Requirement.
Locate each line in the material below that contains the string "tuple", treating uppercase and lowercase as different, and copy those lines in full.

─── Task data

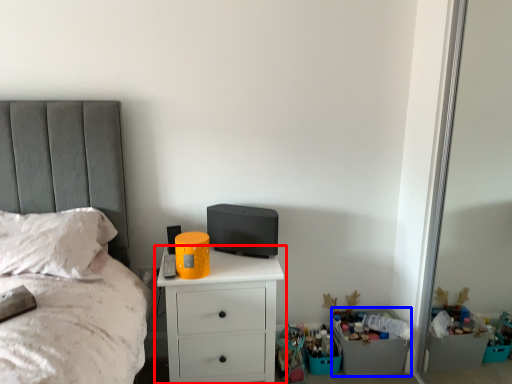
Question: Among these objects, which one is farthest to the camera, chest of drawers (highlighted by a red box) or crate (highlighted by a blue box)?

Choices:
 (A) chest of drawers
 (B) crate

Answer: (B)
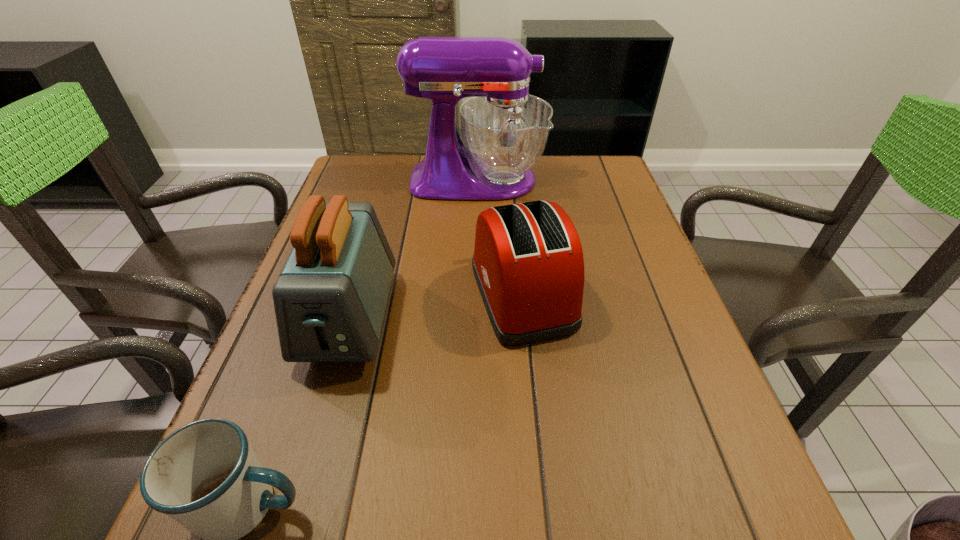
Where is `vacant area that lies between the farthest object and the left toaster`? vacant area that lies between the farthest object and the left toaster is located at coordinates (414, 249).

Select which object is the second closest to the nearest object. Please provide its 2D coordinates. Your answer should be formatted as a tuple, i.e. [(x, y)], where the tuple contains the x and y coordinates of a point satisfying the conditions above.

[(528, 264)]

Select which object is the third closest to the second tallest object. Please provide its 2D coordinates. Your answer should be formatted as a tuple, i.e. [(x, y)], where the tuple contains the x and y coordinates of a point satisfying the conditions above.

[(505, 130)]

Image resolution: width=960 pixels, height=540 pixels. What are the coordinates of `free space that satisfies the following two spatial constraints: 1. at the bowl opening of the farthest object; 2. on the front-facing side of the left toaster` in the screenshot? It's located at (477, 319).

At what (x,y) coordinates should I click in order to perform the action: click on vacant space that satisfies the following two spatial constraints: 1. at the bowl opening of the mixer; 2. on the front-facing side of the second tallest object. Please return your answer as a coordinate pair (x, y). Looking at the image, I should click on (477, 319).

The image size is (960, 540). What are the coordinates of `blank area in the image that satisfies the following two spatial constraints: 1. at the bowl opening of the mixer; 2. on the back side of the third tallest object` in the screenshot? It's located at (477, 294).

Where is `free location that satisfies the following two spatial constraints: 1. at the bowl opening of the farthest object; 2. on the back side of the second shortest object`? free location that satisfies the following two spatial constraints: 1. at the bowl opening of the farthest object; 2. on the back side of the second shortest object is located at coordinates (477, 294).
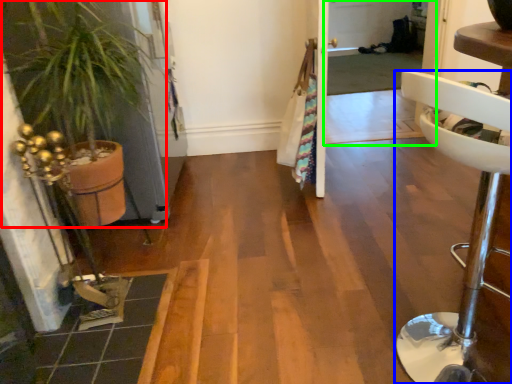
Question: Which object is the farthest from houseplant (highlighted by a red box)? Choose among these: furniture (highlighted by a blue box) or screen door (highlighted by a green box).

Choices:
 (A) furniture
 (B) screen door

Answer: (B)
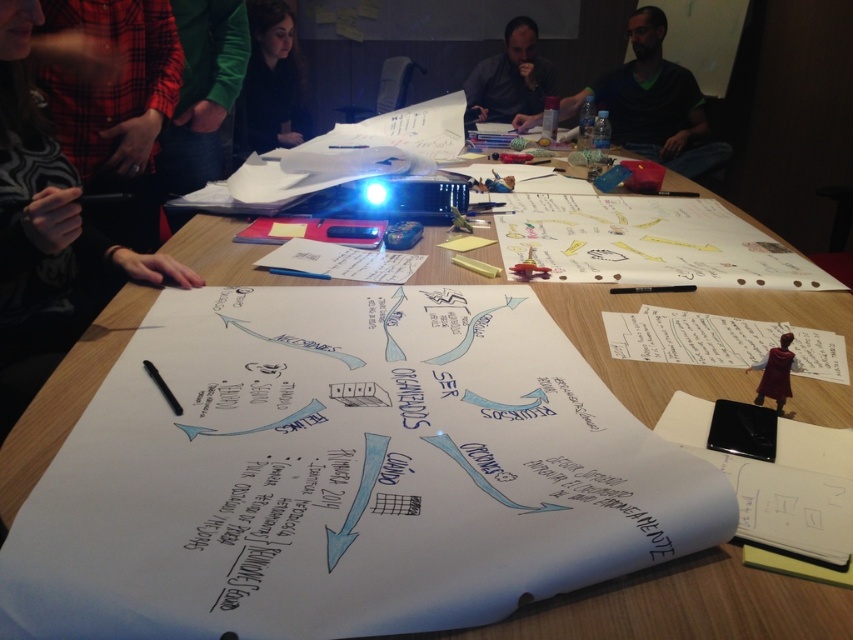
Question: Does matte black hair at upper center have a greater width compared to red velvet cape at lower right?

Choices:
 (A) yes
 (B) no

Answer: (A)

Question: Estimate the real-world distances between objects in this image. Which object is closer to the black plastic pen at center?

Choices:
 (A) dark gray shirt at center
 (B) matte black hair at upper center

Answer: (B)

Question: Which of these objects is positioned closest to the dark gray shirt at center?

Choices:
 (A) plaid fabric shirt at upper left
 (B) red velvet cape at lower right

Answer: (A)

Question: Does red velvet cape at lower right appear on the right side of black plastic pen at center?

Choices:
 (A) no
 (B) yes

Answer: (B)

Question: Which object appears farthest from the camera in this image?

Choices:
 (A) black plastic pen at center
 (B) matte black hair at upper center
 (C) green sweater at upper right

Answer: (C)

Question: Does matte black hair at upper center appear over black plastic pen at center?

Choices:
 (A) yes
 (B) no

Answer: (A)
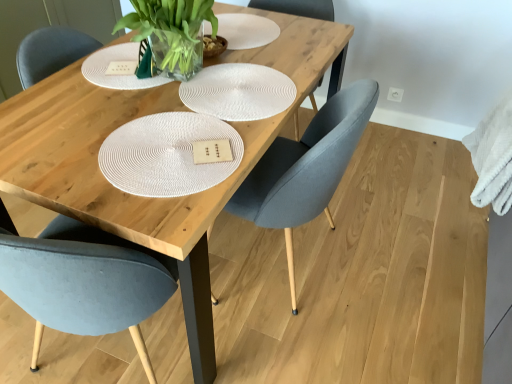
Where is `free space that is in between matte gray chair at center, which is counted as the 1th chair, starting from the right, and wooden table at center`? The width and height of the screenshot is (512, 384). free space that is in between matte gray chair at center, which is counted as the 1th chair, starting from the right, and wooden table at center is located at coordinates (291, 327).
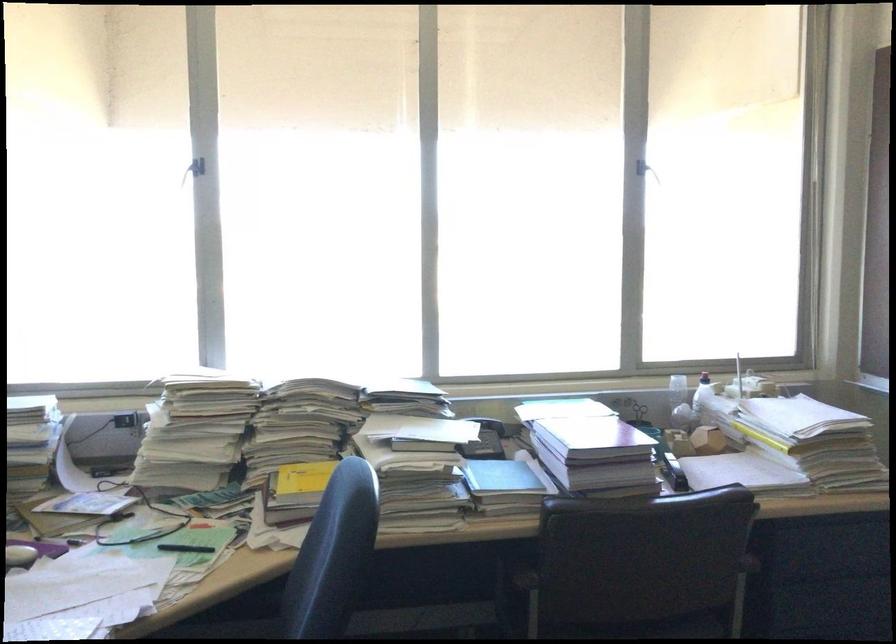
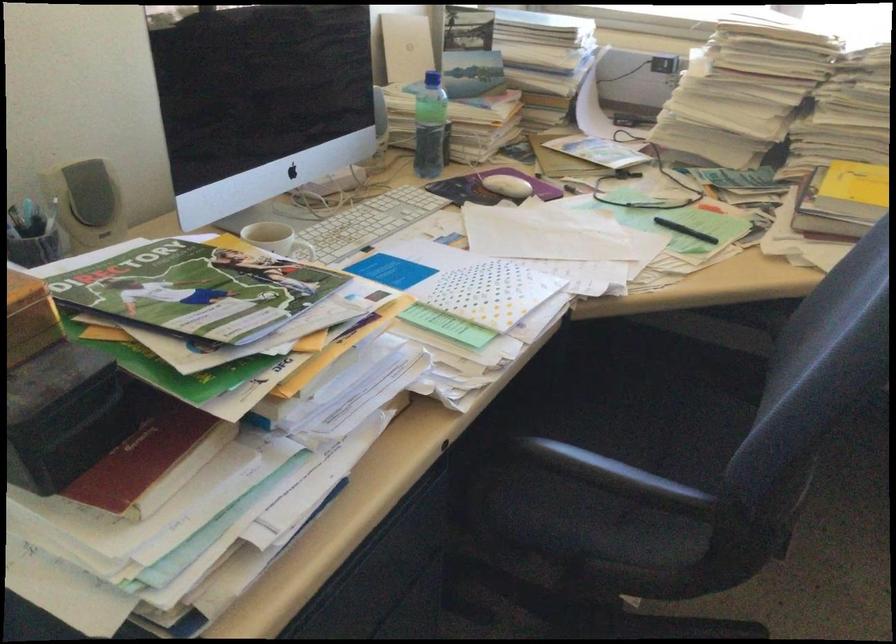
Question: I am providing you with two images of the same scene from different viewpoints. Which of the following objects are not visible in image2?

Choices:
 (A) green water bottle
 (B) white mug handle
 (C) black chair armrest
 (D) none of these

Answer: (D)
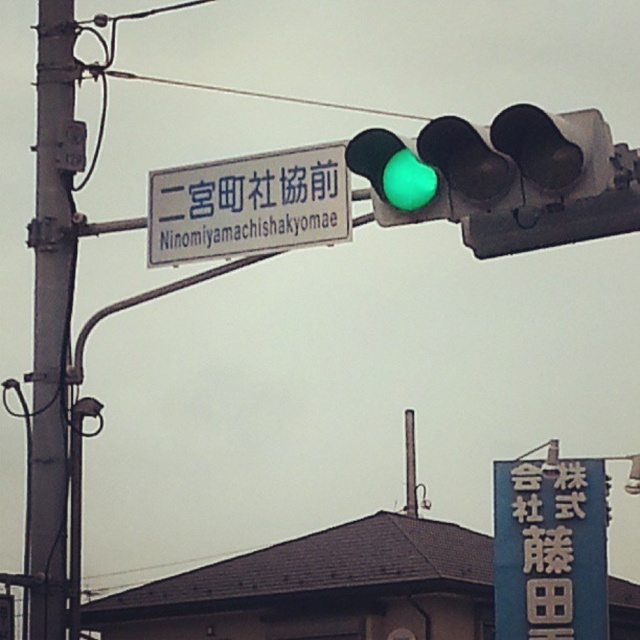
Question: Can you confirm if blue plastic sign at lower right is positioned above white plastic sign at upper center?

Choices:
 (A) yes
 (B) no

Answer: (B)

Question: Does blue plastic sign at lower right have a smaller size compared to metallic wire at upper center?

Choices:
 (A) yes
 (B) no

Answer: (A)

Question: Among these points, which one is nearest to the camera?

Choices:
 (A) (324, 240)
 (B) (604, 540)
 (C) (396, 116)

Answer: (A)

Question: Which object appears farthest from the camera in this image?

Choices:
 (A) blue plastic sign at lower right
 (B) rusty metal telegraph pole at left
 (C) green glass traffic light at upper center

Answer: (A)

Question: Is the position of rusty metal telegraph pole at left more distant than that of metallic wire at upper center?

Choices:
 (A) no
 (B) yes

Answer: (A)

Question: Which object is closer to the camera taking this photo?

Choices:
 (A) blue plastic sign at lower right
 (B) green glass traffic light at upper center

Answer: (B)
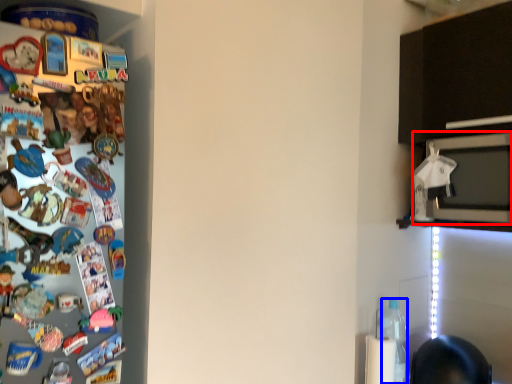
Question: Which point is closer to the camera, microwave oven (highlighted by a red box) or bottle (highlighted by a blue box)?

Choices:
 (A) microwave oven
 (B) bottle

Answer: (A)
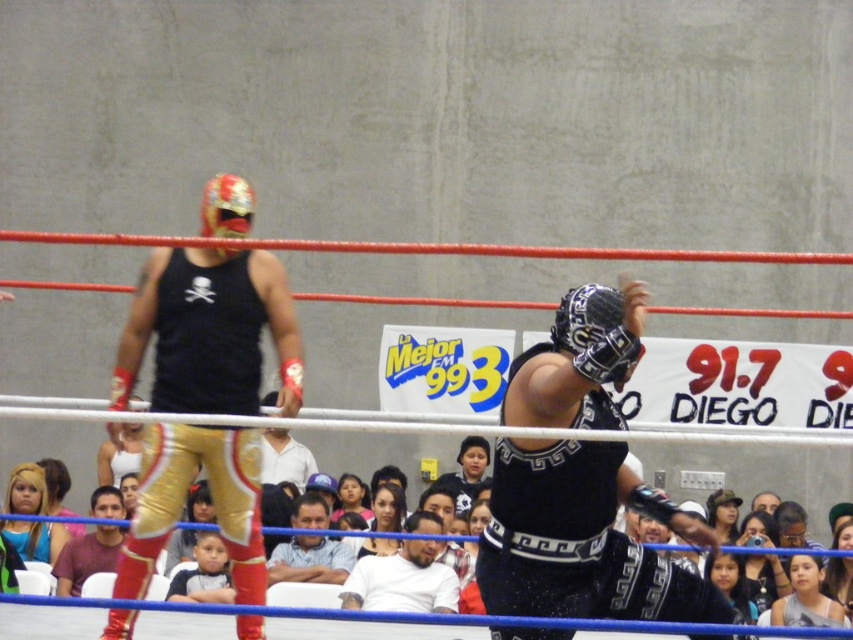
Can you confirm if black satin mask at center is shorter than white matte shirt at center?

Yes, black satin mask at center is shorter than white matte shirt at center.

Is black satin mask at center to the right of white matte shirt at center from the viewer's perspective?

Yes, black satin mask at center is to the right of white matte shirt at center.

You are a GUI agent. You are given a task and a screenshot of the screen. Output one action in this format:
    pyautogui.click(x=<x>, y=<y>)
    Task: Click on the black satin mask at center
    Image resolution: width=853 pixels, height=640 pixels.
    Given the screenshot: What is the action you would take?
    pyautogui.click(x=582, y=540)

Is the position of metallic gold pants at left more distant than that of white matte shirt at center?

No, it is not.

Can you confirm if metallic gold pants at left is positioned above white matte shirt at center?

Correct, metallic gold pants at left is located above white matte shirt at center.

What are the coordinates of `metallic gold pants at left` in the screenshot? It's located at (209, 332).

Who is lower down, black satin mask at center or metallic gold pants at left?

Positioned lower is black satin mask at center.

Who is more distant from viewer, (548, 632) or (227, 449)?

The point (227, 449) is more distant.

Locate an element on the screen. The width and height of the screenshot is (853, 640). black satin mask at center is located at coordinates (582, 540).

You are a GUI agent. You are given a task and a screenshot of the screen. Output one action in this format:
    pyautogui.click(x=<x>, y=<y>)
    Task: Click on the black satin mask at center
    
    Given the screenshot: What is the action you would take?
    pyautogui.click(x=582, y=540)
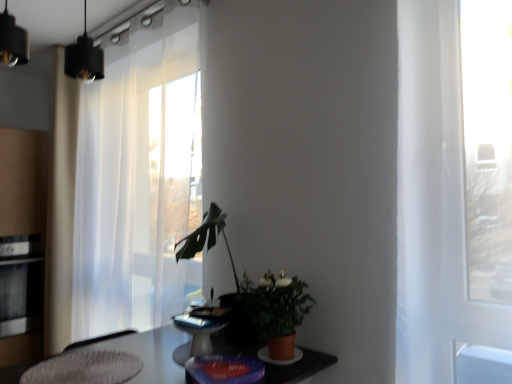
Question: Is white sheer curtain at left thinner than stainless steel oven at left?

Choices:
 (A) yes
 (B) no

Answer: (A)

Question: From a real-world perspective, is white sheer curtain at left under stainless steel oven at left?

Choices:
 (A) yes
 (B) no

Answer: (B)

Question: Does white sheer curtain at left appear on the right side of stainless steel oven at left?

Choices:
 (A) yes
 (B) no

Answer: (A)

Question: Does white sheer curtain at left have a greater height compared to stainless steel oven at left?

Choices:
 (A) no
 (B) yes

Answer: (B)

Question: Would you say stainless steel oven at left is part of white sheer curtain at left's contents?

Choices:
 (A) no
 (B) yes

Answer: (A)

Question: Can you confirm if white sheer curtain at left is smaller than stainless steel oven at left?

Choices:
 (A) no
 (B) yes

Answer: (A)

Question: From a real-world perspective, is stainless steel oven at left located beneath textured gray rug at lower left?

Choices:
 (A) no
 (B) yes

Answer: (A)

Question: Considering the relative positions of stainless steel oven at left and textured gray rug at lower left in the image provided, is stainless steel oven at left to the right of textured gray rug at lower left from the viewer's perspective?

Choices:
 (A) yes
 (B) no

Answer: (B)

Question: Does stainless steel oven at left contain textured gray rug at lower left?

Choices:
 (A) no
 (B) yes

Answer: (A)

Question: From a real-world perspective, is stainless steel oven at left located higher than textured gray rug at lower left?

Choices:
 (A) no
 (B) yes

Answer: (B)

Question: Is stainless steel oven at left facing away from textured gray rug at lower left?

Choices:
 (A) yes
 (B) no

Answer: (B)

Question: Considering the relative sizes of stainless steel oven at left and textured gray rug at lower left in the image provided, is stainless steel oven at left taller than textured gray rug at lower left?

Choices:
 (A) no
 (B) yes

Answer: (B)

Question: Does stainless steel oven at left contain matte terracotta pot at center?

Choices:
 (A) yes
 (B) no

Answer: (B)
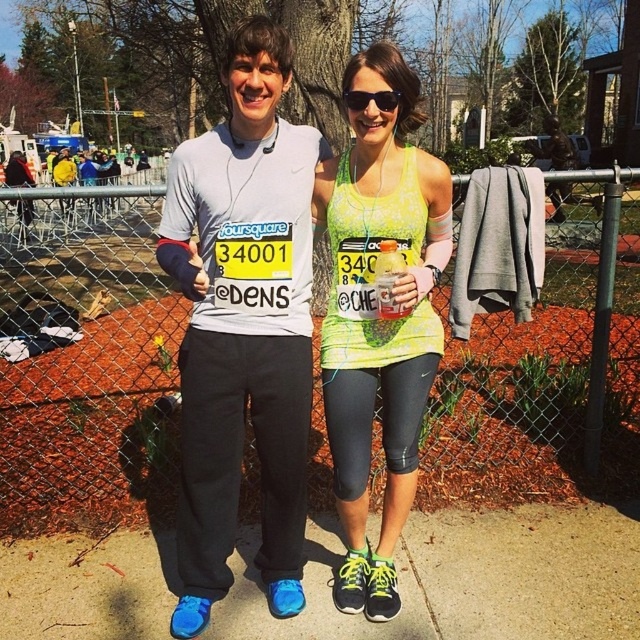
Question: Can you confirm if metal chain-link fence at center is wider than smooth concrete pavement at center?

Choices:
 (A) no
 (B) yes

Answer: (B)

Question: Which object appears closest to the camera in this image?

Choices:
 (A) black plastic sunglasses at center
 (B) metal chain-link fence at center
 (C) neon yellow tank top at center
 (D) smooth concrete pavement at center

Answer: (C)

Question: Is smooth concrete pavement at center to the left of black plastic sunglasses at center from the viewer's perspective?

Choices:
 (A) yes
 (B) no

Answer: (A)

Question: Is metal chain-link fence at center thinner than matte gray shirt at center?

Choices:
 (A) no
 (B) yes

Answer: (A)

Question: Which object is the farthest from the smooth concrete pavement at center?

Choices:
 (A) black plastic sunglasses at center
 (B) neon yellow tank top at center
 (C) matte gray shirt at center
 (D) metal chain-link fence at center

Answer: (D)

Question: Which point is farther to the camera?

Choices:
 (A) smooth concrete pavement at center
 (B) matte gray shirt at center
 (C) black plastic sunglasses at center
 (D) metal chain-link fence at center

Answer: (D)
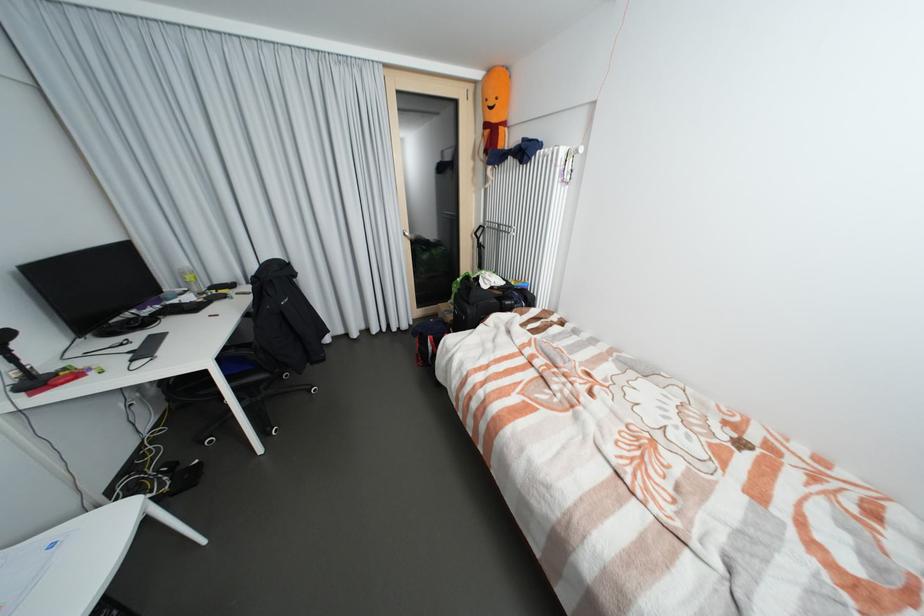
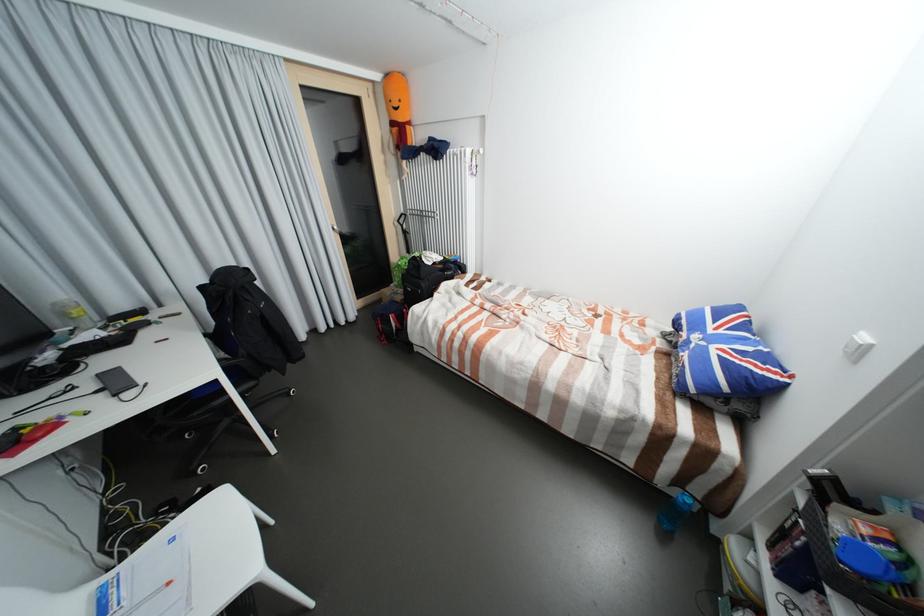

──────

Written reply.
Select which object is the second closest to the nearest object. Please provide its 2D coordinates. Your answer should be formatted as a tuple, i.e. [(x, y)], where the tuple contains the x and y coordinates of a point satisfying the conditions above.
Select which object is the third closest to the second tallest object. Please provide its 2D coordinates. Your answer should be formatted as a tuple, i.e. [(x, y)], where the tuple contains the x and y coordinates of a point satisfying the conditions above.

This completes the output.